Make an exact copy of the whole listing, but leave its pictures out.

_Data shown_.
-- Opening Marker --

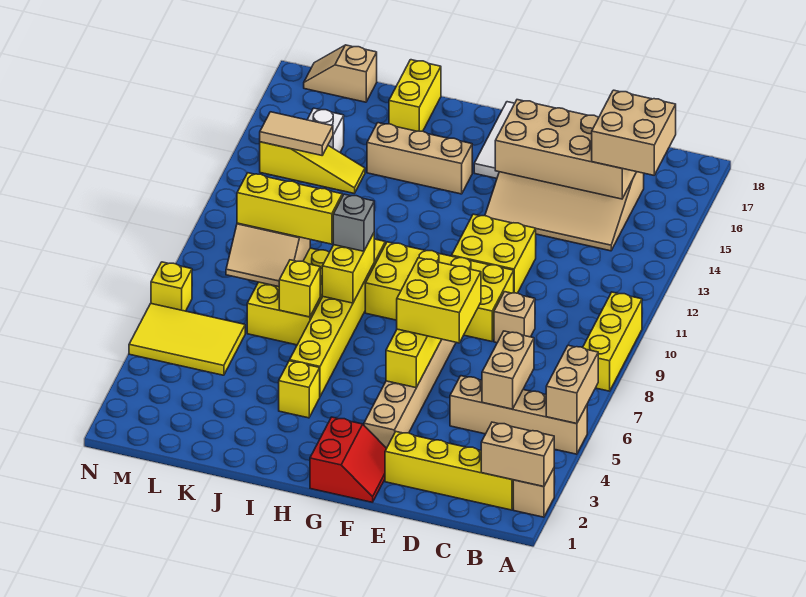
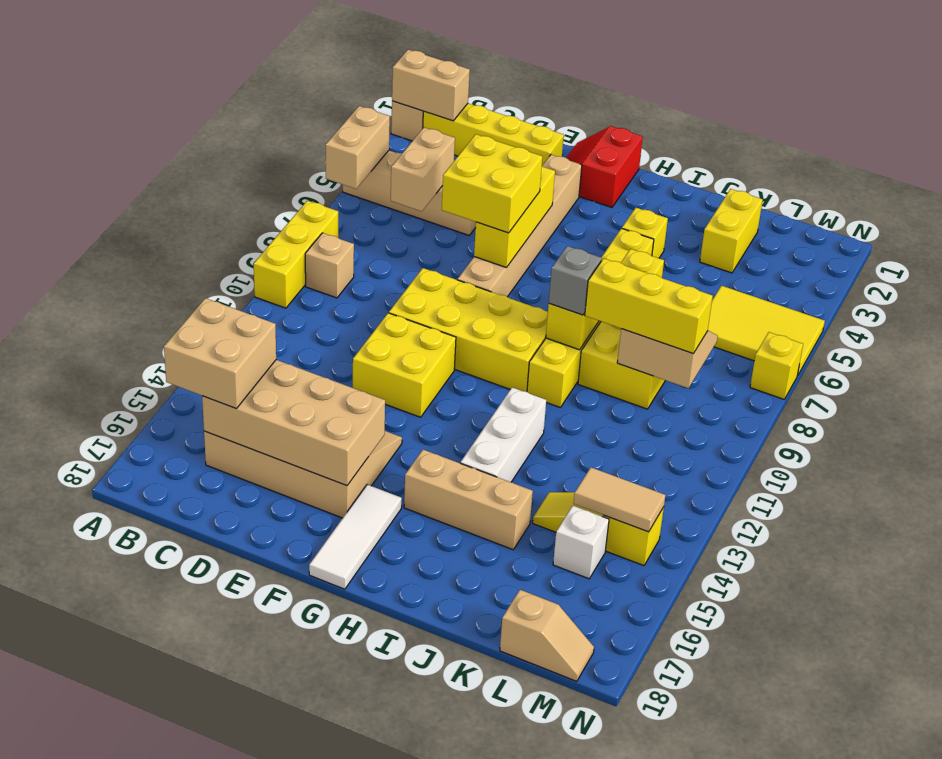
tan brick D9 level 1 -> tan brick B9 level 1
none -> white brick I12:I14 level 1
yellow brick J17:J18 level 1 -> yellow brick K2:K3 level 1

-- Closing Marker --

_Response area_.
tan brick D9 level 1 -> tan brick B9 level 1
none -> white brick I12:I14 level 1
yellow brick J17:J18 level 1 -> yellow brick K2:K3 level 1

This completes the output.